Required work:
If a line in the records below contains "RFID", copy that line.

#### Task input

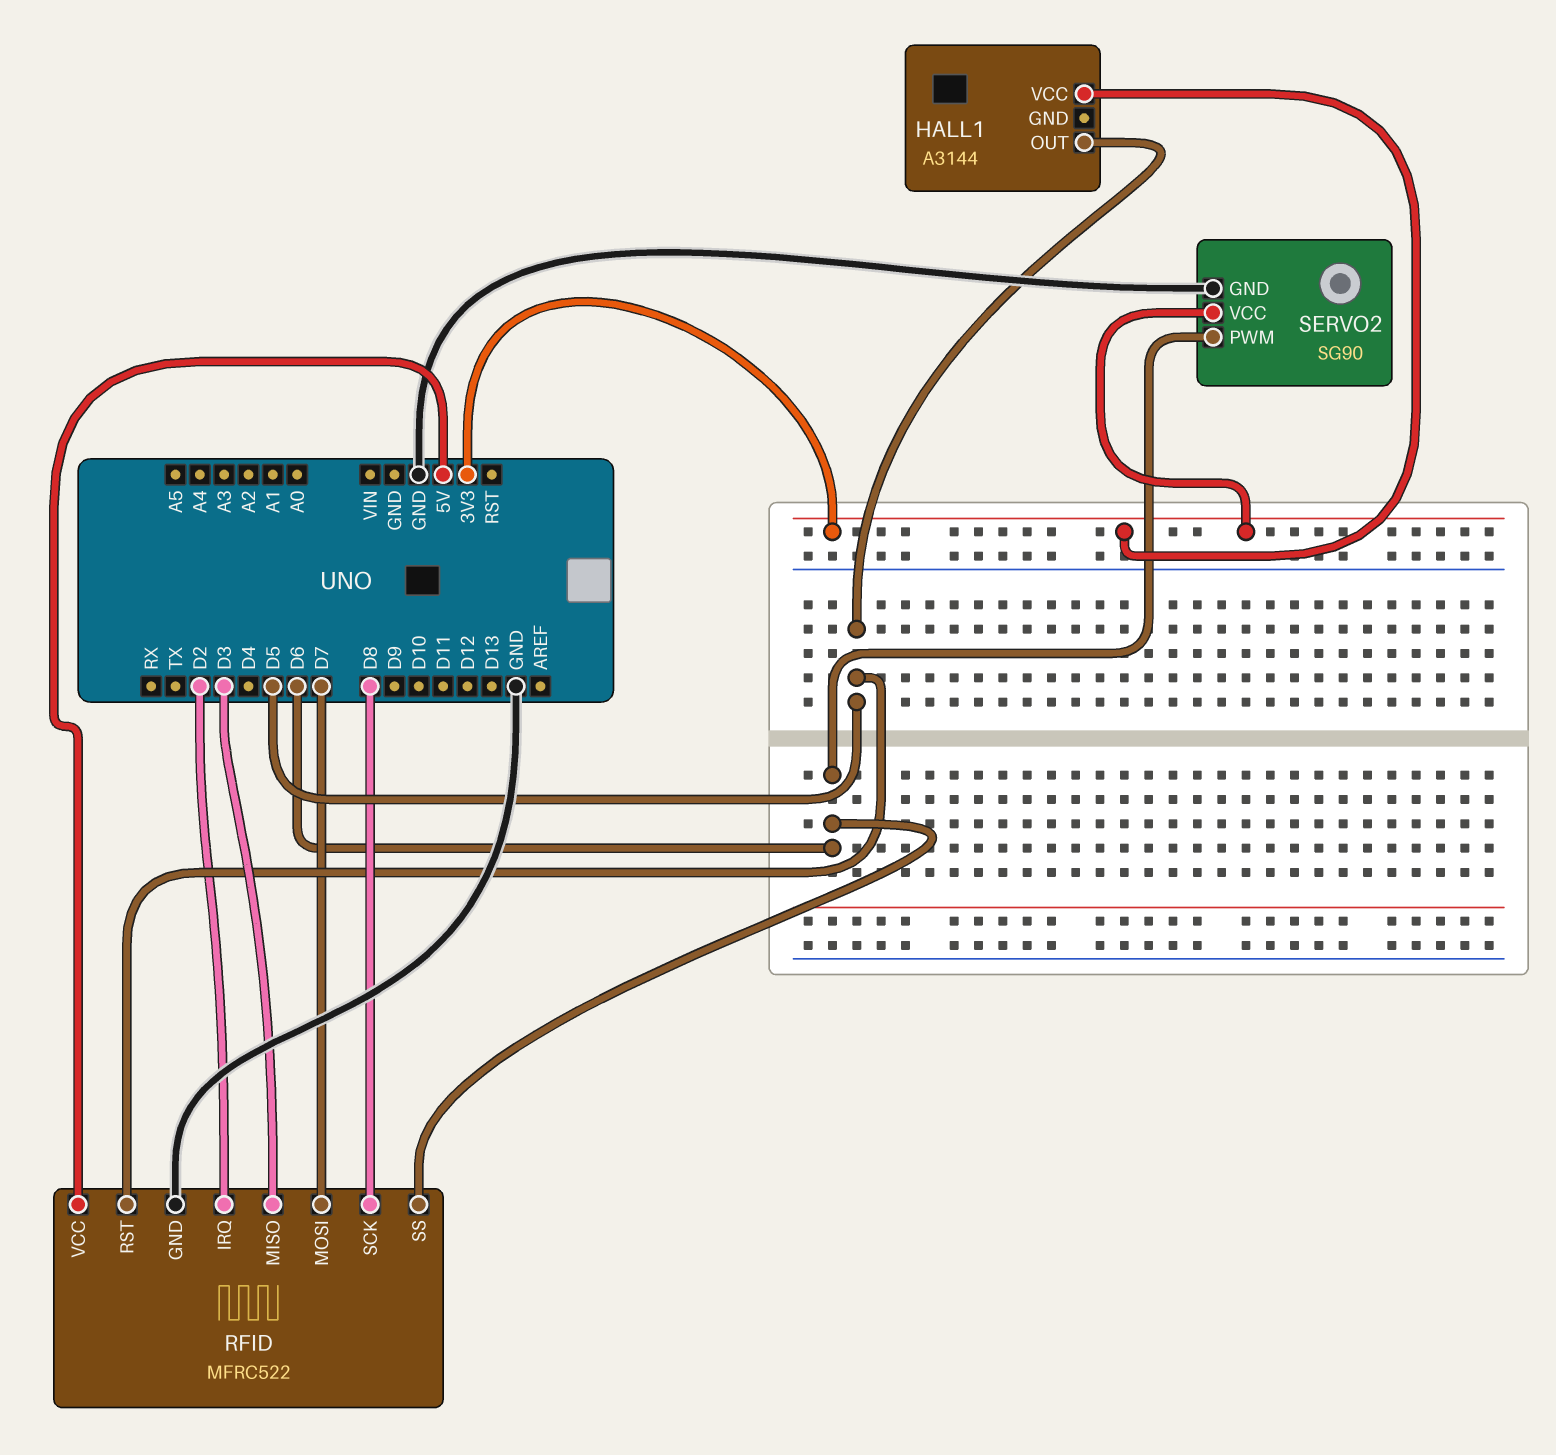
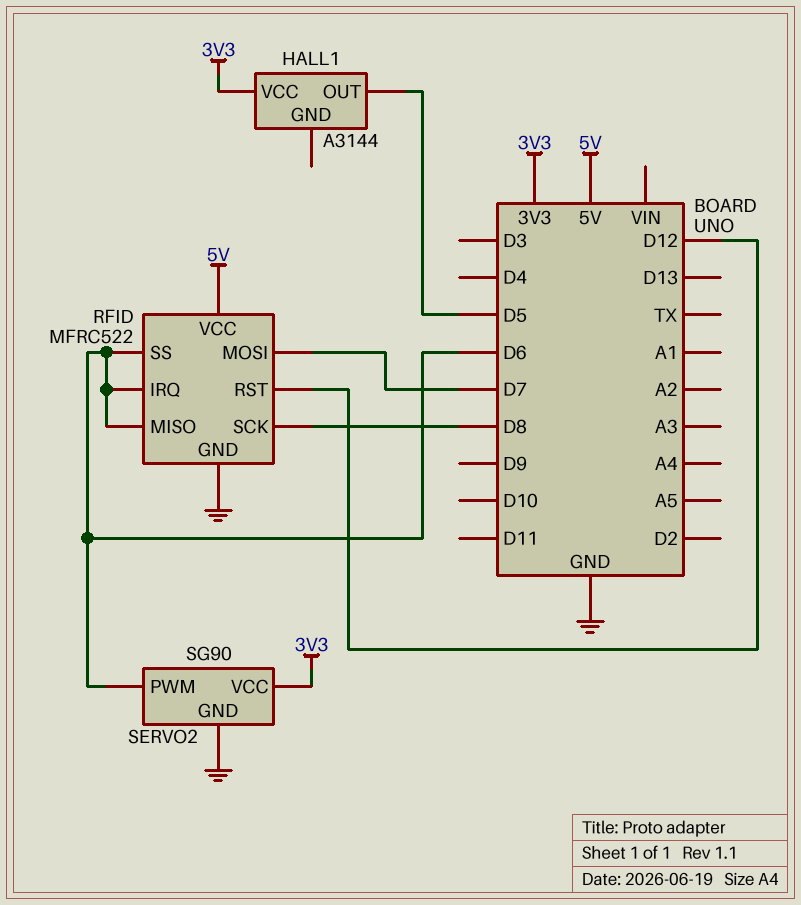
RFID pin IRQ: D2 -> D6
RFID pin MISO: D3 -> D6
RFID pin RST: D5 -> D12

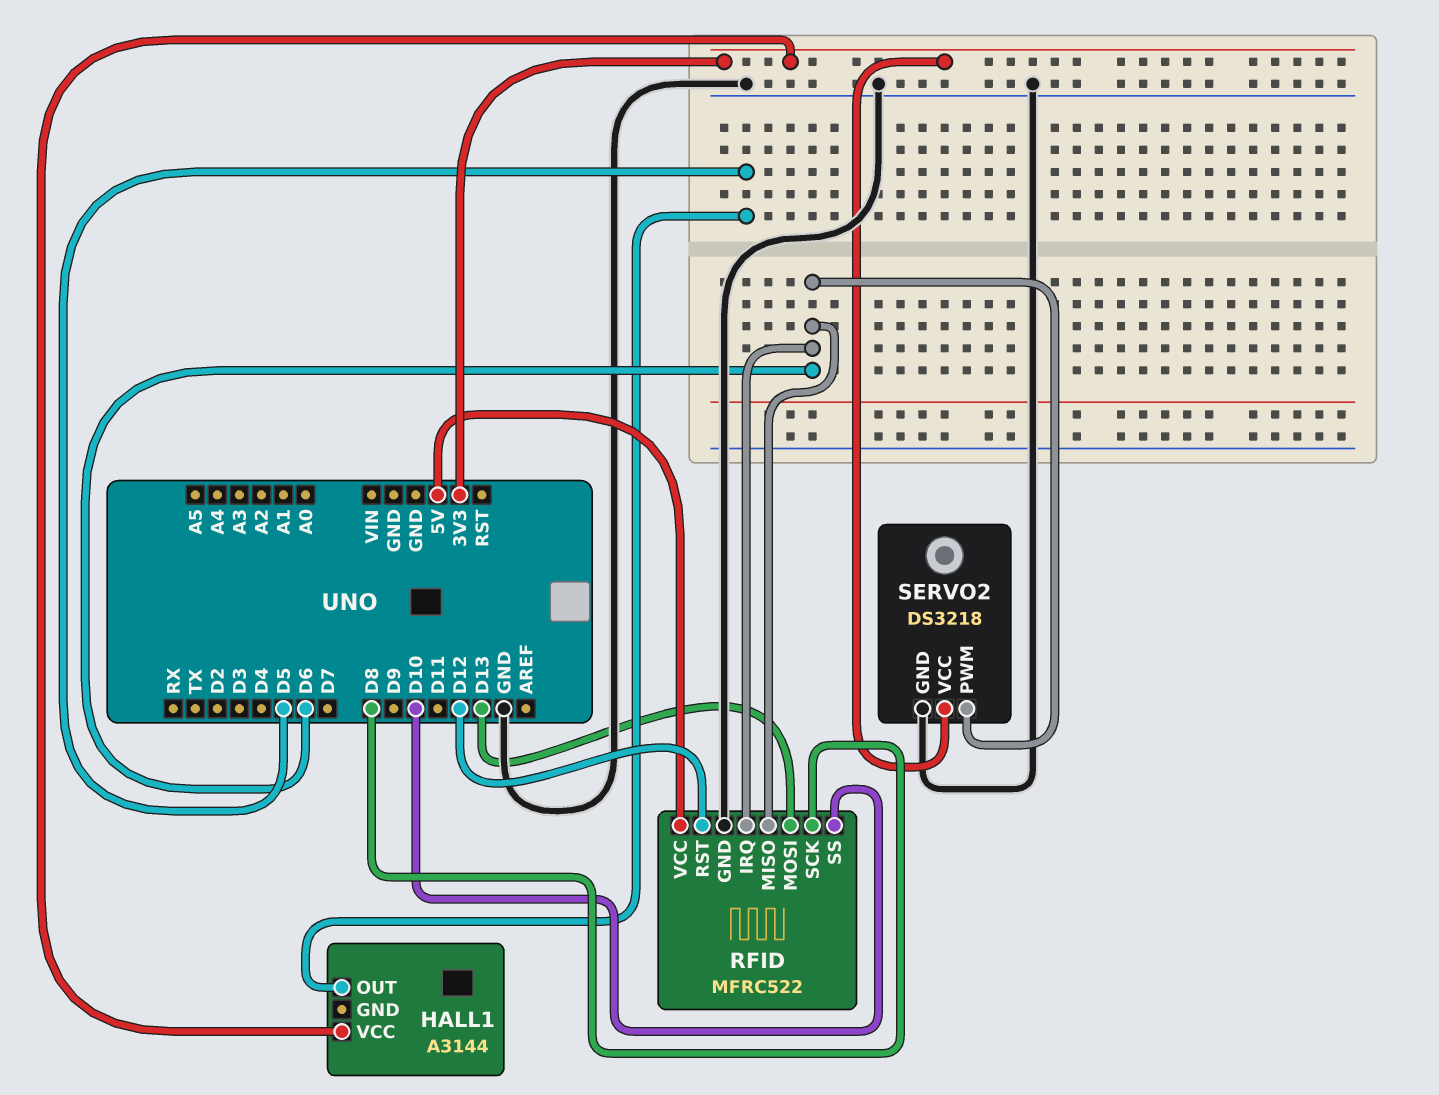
RFID pin MOSI: D7 -> D13
RFID pin SS: D6 -> D10
SERVO2: SG90 -> DS3218

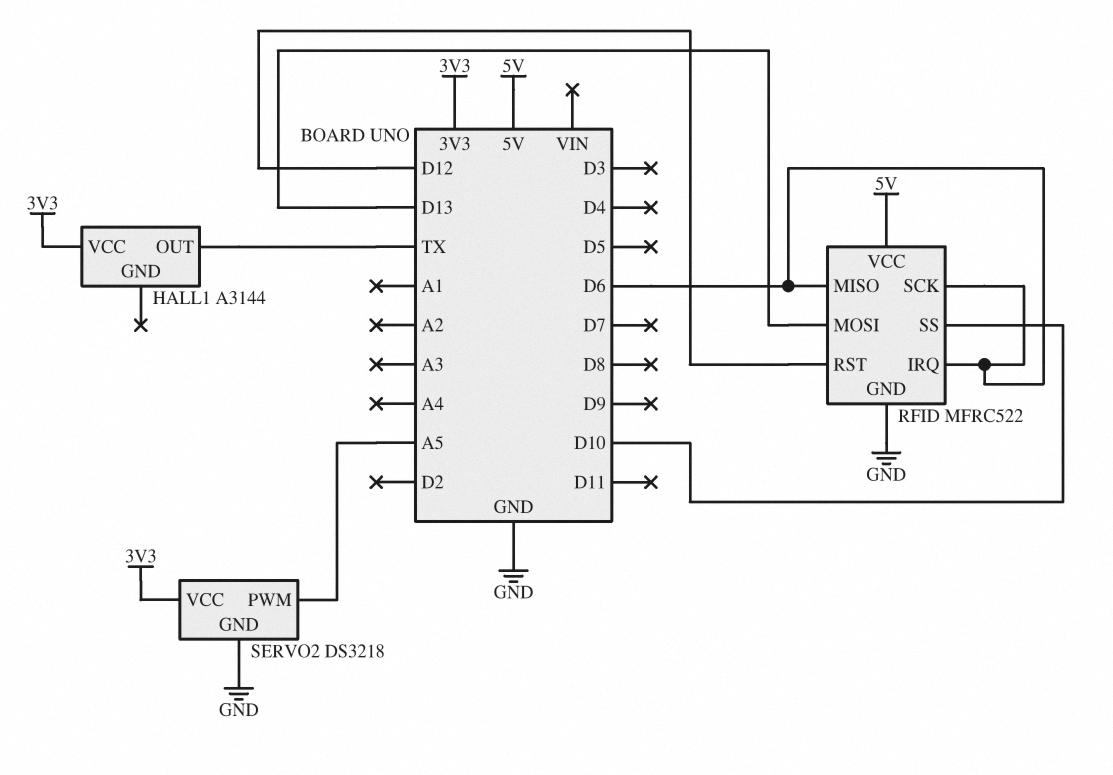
HALL1 pin OUT: D5 -> TX
RFID pin SCK: D8 -> D6
SERVO2 pin PWM: D6 -> A5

########

Task response:
RFID pin IRQ: D2 -> D6
RFID pin MISO: D3 -> D6
RFID pin RST: D5 -> D12
RFID pin MOSI: D7 -> D13
RFID pin SS: D6 -> D10
RFID pin SCK: D8 -> D6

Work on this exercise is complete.